▶ [TASK PROMPT] Gather every line of the material below that contains the word "treble", and copy each of those lines in full.

[Collected data entries]
__________
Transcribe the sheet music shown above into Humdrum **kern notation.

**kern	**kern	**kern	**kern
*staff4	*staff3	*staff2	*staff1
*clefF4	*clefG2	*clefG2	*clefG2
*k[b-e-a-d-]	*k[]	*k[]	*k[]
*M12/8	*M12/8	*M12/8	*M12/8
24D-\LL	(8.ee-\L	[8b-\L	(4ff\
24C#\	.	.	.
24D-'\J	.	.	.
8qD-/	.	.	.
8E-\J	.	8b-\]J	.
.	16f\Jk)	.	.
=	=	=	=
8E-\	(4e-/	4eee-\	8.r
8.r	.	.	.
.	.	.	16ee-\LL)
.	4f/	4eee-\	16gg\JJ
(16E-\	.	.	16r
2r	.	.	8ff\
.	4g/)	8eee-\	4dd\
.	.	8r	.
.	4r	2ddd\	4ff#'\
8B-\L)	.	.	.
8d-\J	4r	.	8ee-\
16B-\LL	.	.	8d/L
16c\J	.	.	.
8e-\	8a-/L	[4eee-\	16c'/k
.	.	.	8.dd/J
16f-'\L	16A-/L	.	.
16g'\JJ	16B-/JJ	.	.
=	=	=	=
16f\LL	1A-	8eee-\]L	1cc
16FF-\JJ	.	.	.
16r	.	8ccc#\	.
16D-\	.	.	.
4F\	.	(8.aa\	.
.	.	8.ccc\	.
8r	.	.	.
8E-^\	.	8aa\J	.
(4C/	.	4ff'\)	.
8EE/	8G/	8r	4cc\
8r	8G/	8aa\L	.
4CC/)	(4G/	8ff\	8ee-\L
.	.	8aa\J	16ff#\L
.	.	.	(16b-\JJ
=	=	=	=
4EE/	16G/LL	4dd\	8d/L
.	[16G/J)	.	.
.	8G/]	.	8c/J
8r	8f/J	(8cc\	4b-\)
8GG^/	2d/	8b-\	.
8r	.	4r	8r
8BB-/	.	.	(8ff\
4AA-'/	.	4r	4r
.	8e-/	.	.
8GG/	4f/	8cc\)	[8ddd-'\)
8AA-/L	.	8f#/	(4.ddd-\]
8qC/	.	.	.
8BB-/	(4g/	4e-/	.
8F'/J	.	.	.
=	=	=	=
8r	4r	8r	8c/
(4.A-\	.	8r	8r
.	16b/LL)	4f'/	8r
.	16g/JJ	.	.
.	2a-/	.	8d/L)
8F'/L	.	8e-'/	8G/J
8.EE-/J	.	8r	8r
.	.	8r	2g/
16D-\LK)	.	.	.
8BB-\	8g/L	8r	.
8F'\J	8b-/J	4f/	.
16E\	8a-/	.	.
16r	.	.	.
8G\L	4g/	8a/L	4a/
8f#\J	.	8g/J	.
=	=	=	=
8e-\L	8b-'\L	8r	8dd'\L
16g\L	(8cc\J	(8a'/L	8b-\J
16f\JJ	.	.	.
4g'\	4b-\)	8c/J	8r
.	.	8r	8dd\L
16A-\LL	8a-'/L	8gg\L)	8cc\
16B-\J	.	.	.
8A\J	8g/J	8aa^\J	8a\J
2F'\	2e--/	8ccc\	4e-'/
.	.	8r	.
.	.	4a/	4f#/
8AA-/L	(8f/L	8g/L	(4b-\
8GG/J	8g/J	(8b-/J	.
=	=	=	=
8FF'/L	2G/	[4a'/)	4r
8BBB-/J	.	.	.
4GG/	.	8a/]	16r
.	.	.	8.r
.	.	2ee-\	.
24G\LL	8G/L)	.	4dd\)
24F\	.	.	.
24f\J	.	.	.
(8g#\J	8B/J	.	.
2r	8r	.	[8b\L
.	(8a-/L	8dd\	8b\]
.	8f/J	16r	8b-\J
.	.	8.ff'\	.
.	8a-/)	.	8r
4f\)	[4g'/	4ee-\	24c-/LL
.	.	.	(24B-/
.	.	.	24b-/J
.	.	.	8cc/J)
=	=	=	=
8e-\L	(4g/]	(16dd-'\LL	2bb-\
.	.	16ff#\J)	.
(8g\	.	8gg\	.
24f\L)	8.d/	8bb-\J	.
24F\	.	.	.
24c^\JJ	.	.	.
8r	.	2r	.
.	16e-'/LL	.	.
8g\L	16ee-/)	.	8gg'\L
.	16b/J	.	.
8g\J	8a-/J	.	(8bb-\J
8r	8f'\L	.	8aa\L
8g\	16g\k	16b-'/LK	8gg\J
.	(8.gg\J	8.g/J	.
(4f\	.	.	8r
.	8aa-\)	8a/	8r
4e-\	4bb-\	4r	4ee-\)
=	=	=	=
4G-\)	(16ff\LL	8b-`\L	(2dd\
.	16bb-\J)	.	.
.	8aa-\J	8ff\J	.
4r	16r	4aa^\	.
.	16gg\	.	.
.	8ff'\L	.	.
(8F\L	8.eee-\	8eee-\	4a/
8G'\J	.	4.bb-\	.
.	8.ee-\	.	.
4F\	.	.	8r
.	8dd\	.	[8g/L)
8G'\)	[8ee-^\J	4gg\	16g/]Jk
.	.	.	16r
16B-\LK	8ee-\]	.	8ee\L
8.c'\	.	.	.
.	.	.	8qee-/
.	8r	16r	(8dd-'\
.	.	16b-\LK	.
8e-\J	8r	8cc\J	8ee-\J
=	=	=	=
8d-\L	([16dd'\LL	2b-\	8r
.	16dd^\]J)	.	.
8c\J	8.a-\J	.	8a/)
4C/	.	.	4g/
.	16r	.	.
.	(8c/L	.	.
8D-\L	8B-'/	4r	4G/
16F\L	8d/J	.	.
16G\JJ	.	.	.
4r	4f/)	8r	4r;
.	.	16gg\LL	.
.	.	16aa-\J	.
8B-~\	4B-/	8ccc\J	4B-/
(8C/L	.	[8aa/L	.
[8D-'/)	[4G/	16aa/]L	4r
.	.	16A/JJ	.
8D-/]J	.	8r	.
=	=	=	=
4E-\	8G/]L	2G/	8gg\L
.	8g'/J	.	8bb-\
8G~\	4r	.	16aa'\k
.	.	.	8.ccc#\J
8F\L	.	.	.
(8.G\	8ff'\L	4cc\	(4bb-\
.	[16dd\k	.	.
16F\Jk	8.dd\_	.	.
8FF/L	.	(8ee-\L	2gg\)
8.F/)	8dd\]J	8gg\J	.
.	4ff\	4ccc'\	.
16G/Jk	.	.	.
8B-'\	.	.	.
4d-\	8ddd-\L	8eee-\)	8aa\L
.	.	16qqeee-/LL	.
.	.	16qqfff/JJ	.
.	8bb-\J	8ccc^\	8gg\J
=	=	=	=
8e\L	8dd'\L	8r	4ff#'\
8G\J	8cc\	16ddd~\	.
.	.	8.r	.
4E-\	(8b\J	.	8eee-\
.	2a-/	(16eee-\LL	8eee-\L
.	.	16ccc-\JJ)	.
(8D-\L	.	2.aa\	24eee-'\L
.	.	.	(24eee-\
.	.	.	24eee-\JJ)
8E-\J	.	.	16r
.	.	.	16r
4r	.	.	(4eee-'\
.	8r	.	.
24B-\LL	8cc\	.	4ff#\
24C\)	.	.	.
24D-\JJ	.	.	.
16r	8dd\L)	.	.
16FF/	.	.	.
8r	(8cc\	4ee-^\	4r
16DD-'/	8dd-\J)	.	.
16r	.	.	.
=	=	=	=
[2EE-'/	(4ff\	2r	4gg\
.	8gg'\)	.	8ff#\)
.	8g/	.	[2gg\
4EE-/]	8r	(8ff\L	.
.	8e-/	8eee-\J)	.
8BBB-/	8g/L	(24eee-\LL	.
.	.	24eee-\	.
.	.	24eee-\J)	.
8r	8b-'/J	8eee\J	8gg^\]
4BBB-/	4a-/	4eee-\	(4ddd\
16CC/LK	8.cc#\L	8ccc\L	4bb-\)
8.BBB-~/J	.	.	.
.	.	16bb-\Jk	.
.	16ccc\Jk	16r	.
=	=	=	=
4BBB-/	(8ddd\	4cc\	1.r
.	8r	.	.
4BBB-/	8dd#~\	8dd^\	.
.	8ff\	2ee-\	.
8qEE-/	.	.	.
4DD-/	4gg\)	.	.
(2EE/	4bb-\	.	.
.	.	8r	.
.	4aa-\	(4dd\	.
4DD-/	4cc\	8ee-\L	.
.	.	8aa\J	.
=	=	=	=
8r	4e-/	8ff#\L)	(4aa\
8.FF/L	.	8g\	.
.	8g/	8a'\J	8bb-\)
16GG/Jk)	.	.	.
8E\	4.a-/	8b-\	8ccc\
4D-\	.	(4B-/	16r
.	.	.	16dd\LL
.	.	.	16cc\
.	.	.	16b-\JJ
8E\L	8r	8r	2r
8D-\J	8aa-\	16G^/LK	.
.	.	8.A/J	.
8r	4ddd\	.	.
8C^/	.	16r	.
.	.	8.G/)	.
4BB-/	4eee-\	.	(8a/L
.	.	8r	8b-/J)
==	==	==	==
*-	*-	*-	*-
__________
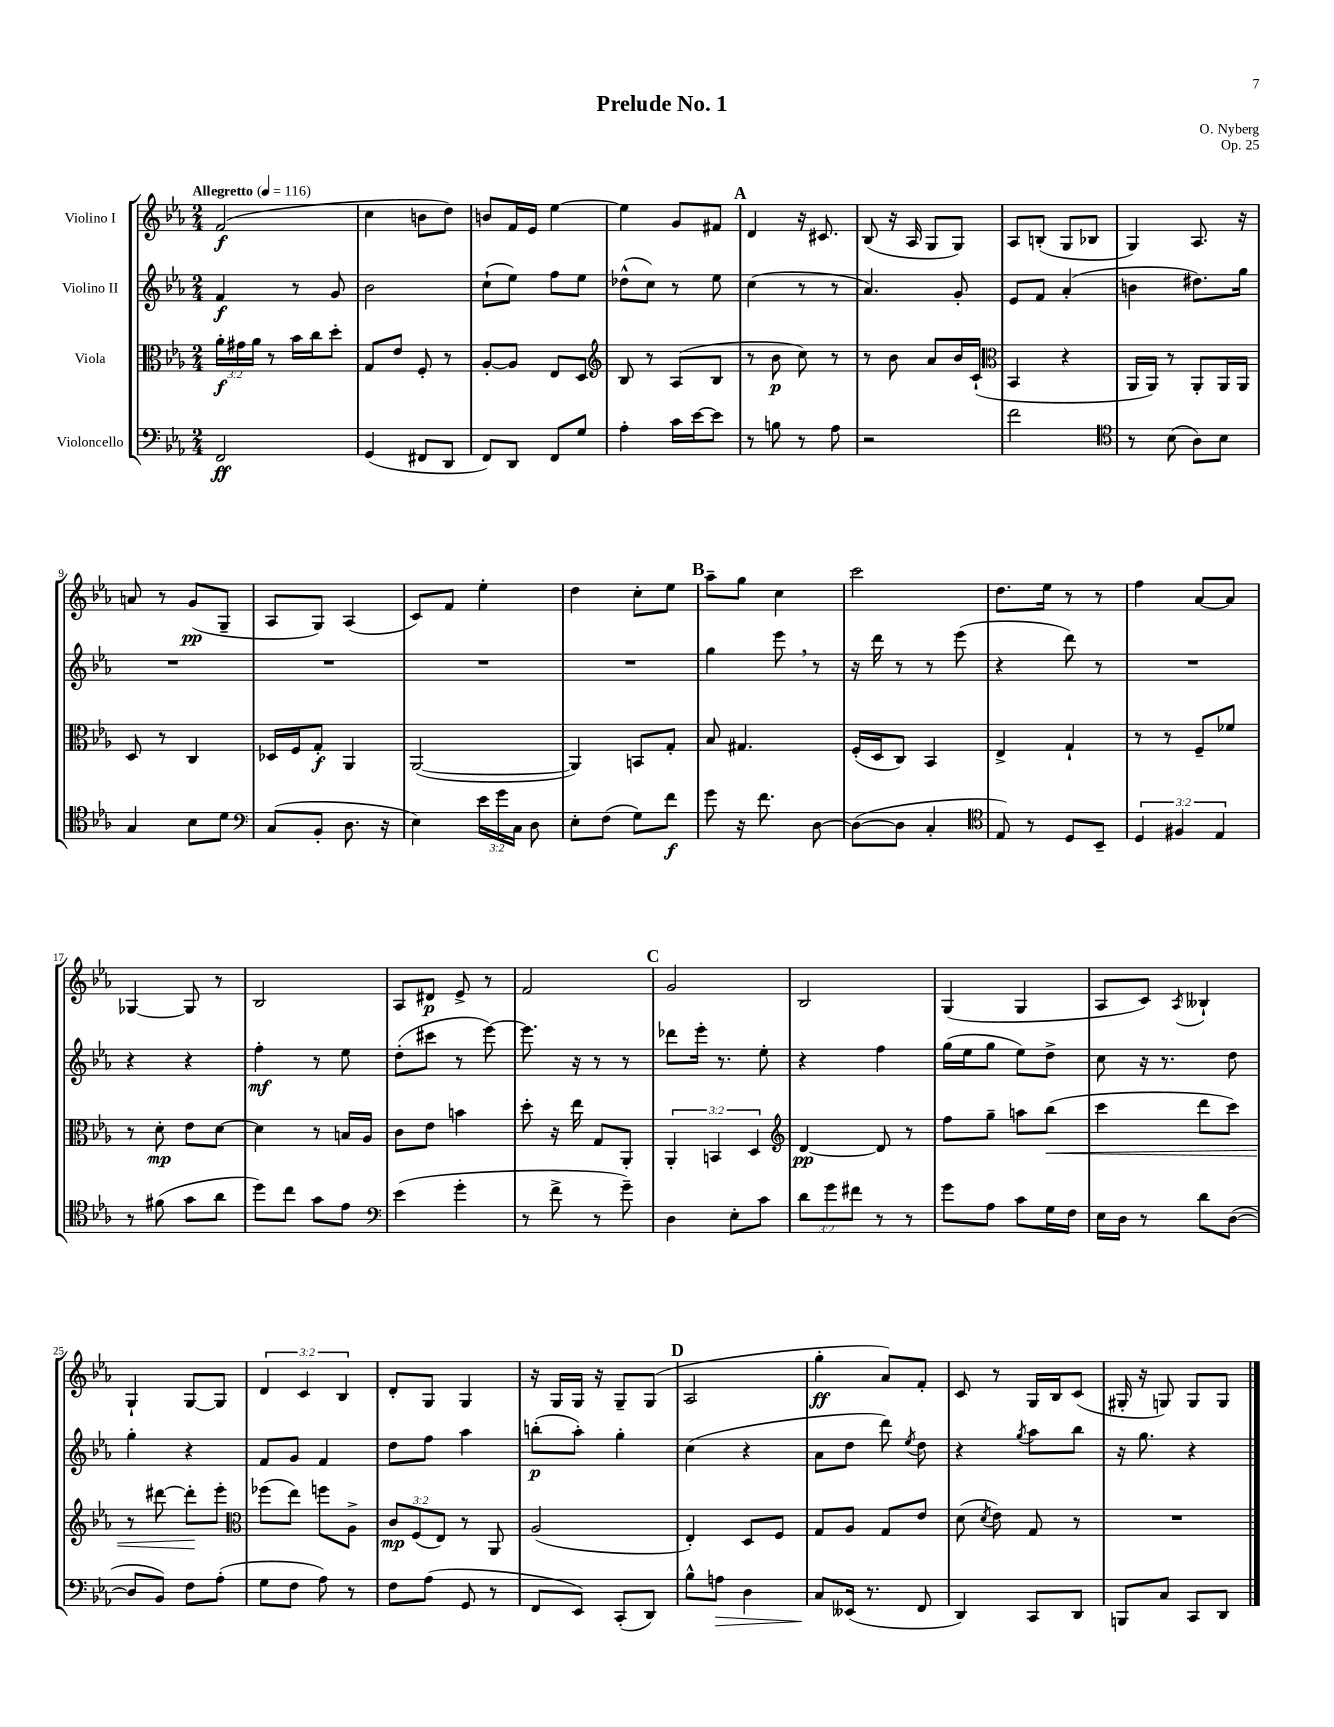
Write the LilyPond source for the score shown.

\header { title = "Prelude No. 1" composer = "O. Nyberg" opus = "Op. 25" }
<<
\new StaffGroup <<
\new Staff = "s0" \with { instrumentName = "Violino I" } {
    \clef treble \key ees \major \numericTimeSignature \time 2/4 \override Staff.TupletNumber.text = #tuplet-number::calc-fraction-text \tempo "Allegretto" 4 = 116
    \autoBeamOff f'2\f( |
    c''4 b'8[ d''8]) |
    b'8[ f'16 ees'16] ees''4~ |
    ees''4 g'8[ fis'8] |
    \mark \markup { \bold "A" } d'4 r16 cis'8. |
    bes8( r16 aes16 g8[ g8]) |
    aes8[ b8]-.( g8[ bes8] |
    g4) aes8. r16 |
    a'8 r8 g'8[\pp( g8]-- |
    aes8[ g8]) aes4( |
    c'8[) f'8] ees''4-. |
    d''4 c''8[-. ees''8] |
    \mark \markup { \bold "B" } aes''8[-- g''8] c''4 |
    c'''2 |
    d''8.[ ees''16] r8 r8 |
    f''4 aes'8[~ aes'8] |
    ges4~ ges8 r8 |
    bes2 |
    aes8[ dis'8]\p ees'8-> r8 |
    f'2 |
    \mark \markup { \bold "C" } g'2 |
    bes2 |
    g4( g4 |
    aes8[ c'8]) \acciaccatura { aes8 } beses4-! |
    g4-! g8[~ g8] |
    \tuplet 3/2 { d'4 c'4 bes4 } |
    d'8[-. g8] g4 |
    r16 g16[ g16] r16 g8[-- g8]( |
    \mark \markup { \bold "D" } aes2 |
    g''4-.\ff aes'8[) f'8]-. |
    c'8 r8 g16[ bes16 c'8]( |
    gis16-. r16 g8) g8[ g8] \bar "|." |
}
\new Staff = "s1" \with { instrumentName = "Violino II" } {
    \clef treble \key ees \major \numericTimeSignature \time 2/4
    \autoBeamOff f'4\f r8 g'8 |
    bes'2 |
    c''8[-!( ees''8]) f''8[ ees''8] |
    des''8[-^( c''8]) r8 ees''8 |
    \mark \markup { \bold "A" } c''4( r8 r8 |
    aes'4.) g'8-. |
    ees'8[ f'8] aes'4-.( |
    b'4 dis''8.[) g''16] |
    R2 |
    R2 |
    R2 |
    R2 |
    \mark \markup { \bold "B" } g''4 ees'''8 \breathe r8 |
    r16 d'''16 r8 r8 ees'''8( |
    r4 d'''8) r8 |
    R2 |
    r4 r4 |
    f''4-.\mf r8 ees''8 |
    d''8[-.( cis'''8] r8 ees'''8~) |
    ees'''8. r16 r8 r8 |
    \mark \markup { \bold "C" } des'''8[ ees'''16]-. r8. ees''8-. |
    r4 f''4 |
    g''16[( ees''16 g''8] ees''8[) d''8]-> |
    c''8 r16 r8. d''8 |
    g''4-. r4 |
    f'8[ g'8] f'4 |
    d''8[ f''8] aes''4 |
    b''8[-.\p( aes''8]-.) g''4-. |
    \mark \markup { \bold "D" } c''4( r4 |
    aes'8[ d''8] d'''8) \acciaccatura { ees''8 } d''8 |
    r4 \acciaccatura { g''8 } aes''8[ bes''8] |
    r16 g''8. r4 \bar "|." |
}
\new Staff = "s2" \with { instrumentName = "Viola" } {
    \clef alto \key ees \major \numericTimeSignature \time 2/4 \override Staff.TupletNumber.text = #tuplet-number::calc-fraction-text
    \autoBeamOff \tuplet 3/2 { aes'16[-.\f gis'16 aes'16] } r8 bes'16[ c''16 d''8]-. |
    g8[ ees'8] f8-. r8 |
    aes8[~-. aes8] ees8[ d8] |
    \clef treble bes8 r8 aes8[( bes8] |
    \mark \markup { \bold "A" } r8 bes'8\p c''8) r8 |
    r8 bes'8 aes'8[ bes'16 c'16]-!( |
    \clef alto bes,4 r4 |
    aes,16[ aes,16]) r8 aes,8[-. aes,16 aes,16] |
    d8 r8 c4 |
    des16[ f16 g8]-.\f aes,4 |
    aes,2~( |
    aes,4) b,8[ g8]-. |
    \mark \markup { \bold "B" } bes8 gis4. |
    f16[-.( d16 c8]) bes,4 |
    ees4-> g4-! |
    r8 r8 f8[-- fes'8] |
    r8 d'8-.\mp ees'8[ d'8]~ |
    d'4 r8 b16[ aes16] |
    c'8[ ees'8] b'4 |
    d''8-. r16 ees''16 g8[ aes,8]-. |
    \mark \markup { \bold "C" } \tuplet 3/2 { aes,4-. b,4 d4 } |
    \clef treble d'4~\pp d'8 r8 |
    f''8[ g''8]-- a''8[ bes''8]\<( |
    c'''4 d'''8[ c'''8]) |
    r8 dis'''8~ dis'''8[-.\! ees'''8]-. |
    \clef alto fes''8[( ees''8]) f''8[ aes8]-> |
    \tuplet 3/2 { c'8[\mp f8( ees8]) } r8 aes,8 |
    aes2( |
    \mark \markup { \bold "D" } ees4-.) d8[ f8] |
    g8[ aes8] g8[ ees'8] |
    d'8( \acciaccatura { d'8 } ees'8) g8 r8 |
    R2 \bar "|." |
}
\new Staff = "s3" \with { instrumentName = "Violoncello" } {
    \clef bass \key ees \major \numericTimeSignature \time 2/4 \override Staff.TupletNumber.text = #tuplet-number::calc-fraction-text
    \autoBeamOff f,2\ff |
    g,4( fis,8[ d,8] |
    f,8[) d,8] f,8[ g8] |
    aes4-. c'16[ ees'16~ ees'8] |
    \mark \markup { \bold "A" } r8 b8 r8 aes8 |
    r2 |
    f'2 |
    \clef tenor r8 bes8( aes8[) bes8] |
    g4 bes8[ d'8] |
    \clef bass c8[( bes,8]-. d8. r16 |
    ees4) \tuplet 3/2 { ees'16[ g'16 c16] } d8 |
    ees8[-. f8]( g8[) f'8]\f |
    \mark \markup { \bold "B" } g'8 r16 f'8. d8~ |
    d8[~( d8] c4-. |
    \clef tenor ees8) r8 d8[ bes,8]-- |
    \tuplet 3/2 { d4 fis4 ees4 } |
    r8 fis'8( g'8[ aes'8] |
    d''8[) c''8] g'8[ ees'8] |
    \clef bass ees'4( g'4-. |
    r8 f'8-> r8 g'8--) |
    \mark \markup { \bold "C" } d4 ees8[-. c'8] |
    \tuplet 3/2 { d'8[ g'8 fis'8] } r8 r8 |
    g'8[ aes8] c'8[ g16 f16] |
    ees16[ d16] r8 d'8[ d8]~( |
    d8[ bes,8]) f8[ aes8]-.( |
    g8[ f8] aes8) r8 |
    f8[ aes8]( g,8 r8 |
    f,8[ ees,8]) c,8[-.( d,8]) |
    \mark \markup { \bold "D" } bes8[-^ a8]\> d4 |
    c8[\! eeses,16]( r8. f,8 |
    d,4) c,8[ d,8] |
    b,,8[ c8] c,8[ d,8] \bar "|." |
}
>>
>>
__________
▶ [EXERCISE OUTPUT]
    \clef treble \key ees \major \numericTimeSignature \time 2/4 \override Staff.TupletNumber.text = #tuplet-number::calc-fraction-text \tempo "Allegretto" 4 = 116
    \clef treble \key ees \major \numericTimeSignature \time 2/4
    \clef treble bes8 r8 aes8[( bes8] |
    \clef treble d'4~\pp d'8 r8 |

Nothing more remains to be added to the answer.